- Task instructions: Your answer should consist only of the lines below from the one with "black rolling pin: 2 -> 4" through the one with "turquoise light bulb: 4 -> 6", copied exactly.

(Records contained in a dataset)
==*==

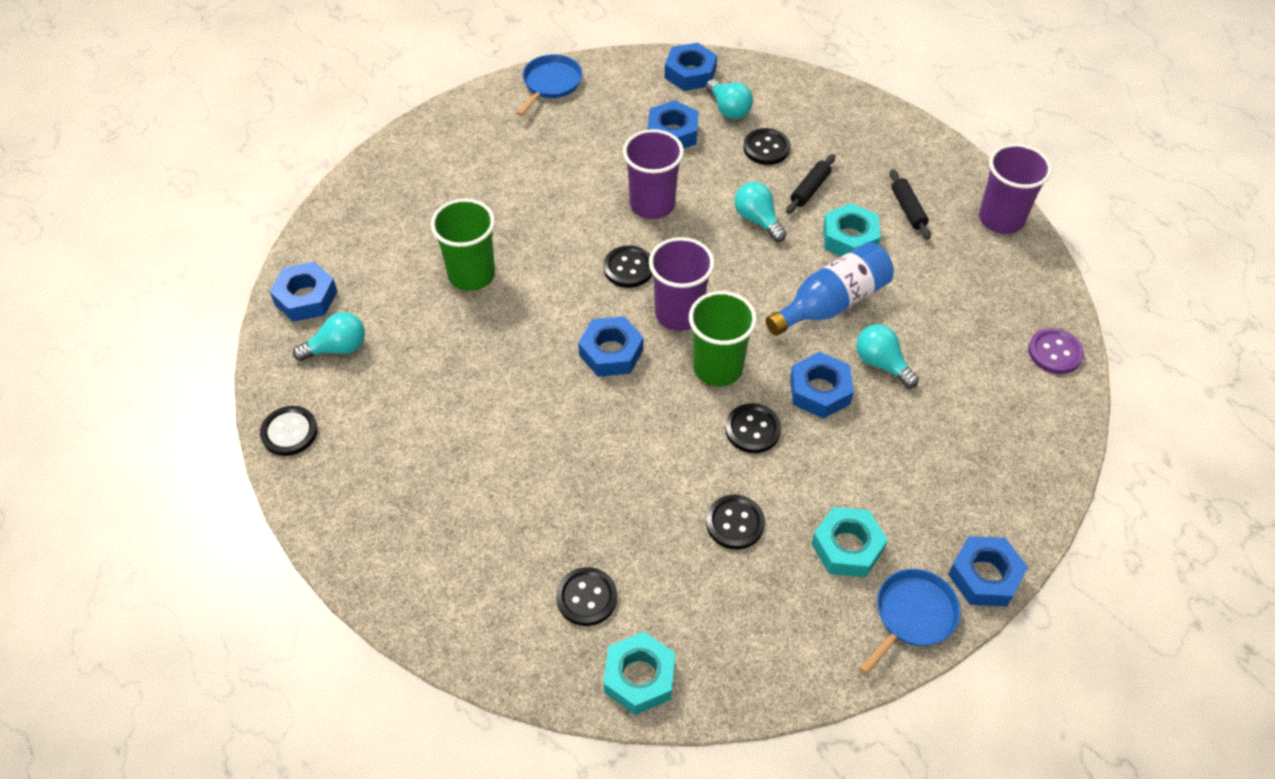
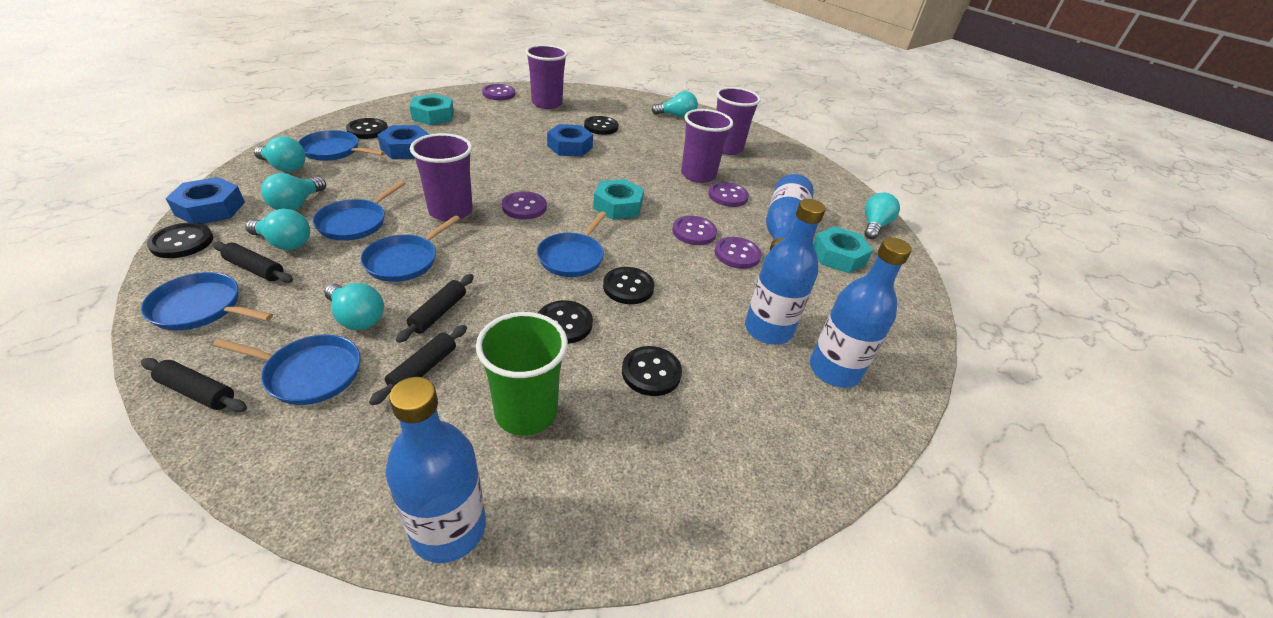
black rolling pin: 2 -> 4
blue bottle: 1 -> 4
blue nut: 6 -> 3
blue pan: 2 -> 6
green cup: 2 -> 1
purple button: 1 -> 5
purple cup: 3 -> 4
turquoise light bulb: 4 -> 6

==*==

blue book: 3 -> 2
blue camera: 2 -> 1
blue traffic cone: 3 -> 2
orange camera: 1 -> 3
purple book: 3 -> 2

==*==

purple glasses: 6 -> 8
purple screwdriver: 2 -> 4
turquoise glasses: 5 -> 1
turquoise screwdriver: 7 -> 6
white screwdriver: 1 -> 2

==*==

- Response to the exercise:
black rolling pin: 2 -> 4
blue bottle: 1 -> 4
blue nut: 6 -> 3
blue pan: 2 -> 6
green cup: 2 -> 1
purple button: 1 -> 5
purple cup: 3 -> 4
turquoise light bulb: 4 -> 6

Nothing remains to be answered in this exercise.